(Task brief):
Print out the records that follow, exactly and completely.

START The input

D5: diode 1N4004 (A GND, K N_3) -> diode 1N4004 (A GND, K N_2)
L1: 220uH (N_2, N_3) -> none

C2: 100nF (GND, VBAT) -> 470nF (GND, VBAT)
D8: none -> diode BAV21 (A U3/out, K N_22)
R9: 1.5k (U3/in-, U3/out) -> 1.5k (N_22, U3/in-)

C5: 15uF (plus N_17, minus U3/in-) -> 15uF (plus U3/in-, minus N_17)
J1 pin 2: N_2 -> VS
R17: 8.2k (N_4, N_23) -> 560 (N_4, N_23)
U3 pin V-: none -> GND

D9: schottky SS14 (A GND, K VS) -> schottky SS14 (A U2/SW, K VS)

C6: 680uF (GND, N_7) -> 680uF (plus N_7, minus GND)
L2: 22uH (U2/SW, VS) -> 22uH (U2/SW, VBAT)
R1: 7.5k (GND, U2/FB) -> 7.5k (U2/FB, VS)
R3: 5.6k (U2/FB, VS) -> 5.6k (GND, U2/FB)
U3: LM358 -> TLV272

END The input

(Reply):
D5: diode 1N4004 (A GND, K N_3) -> diode 1N4004 (A GND, K N_2)
L1: 220uH (N_2, N_3) -> none

C2: 100nF (GND, VBAT) -> 470nF (GND, VBAT)
D8: none -> diode BAV21 (A U3/out, K N_22)
R9: 1.5k (U3/in-, U3/out) -> 1.5k (N_22, U3/in-)

C5: 15uF (plus N_17, minus U3/in-) -> 15uF (plus U3/in-, minus N_17)
J1 pin 2: N_2 -> VS
R17: 8.2k (N_4, N_23) -> 560 (N_4, N_23)
U3 pin V-: none -> GND

D9: schottky SS14 (A GND, K VS) -> schottky SS14 (A U2/SW, K VS)

C6: 680uF (GND, N_7) -> 680uF (plus N_7, minus GND)
L2: 22uH (U2/SW, VS) -> 22uH (U2/SW, VBAT)
R1: 7.5k (GND, U2/FB) -> 7.5k (U2/FB, VS)
R3: 5.6k (U2/FB, VS) -> 5.6k (GND, U2/FB)
U3: LM358 -> TLV272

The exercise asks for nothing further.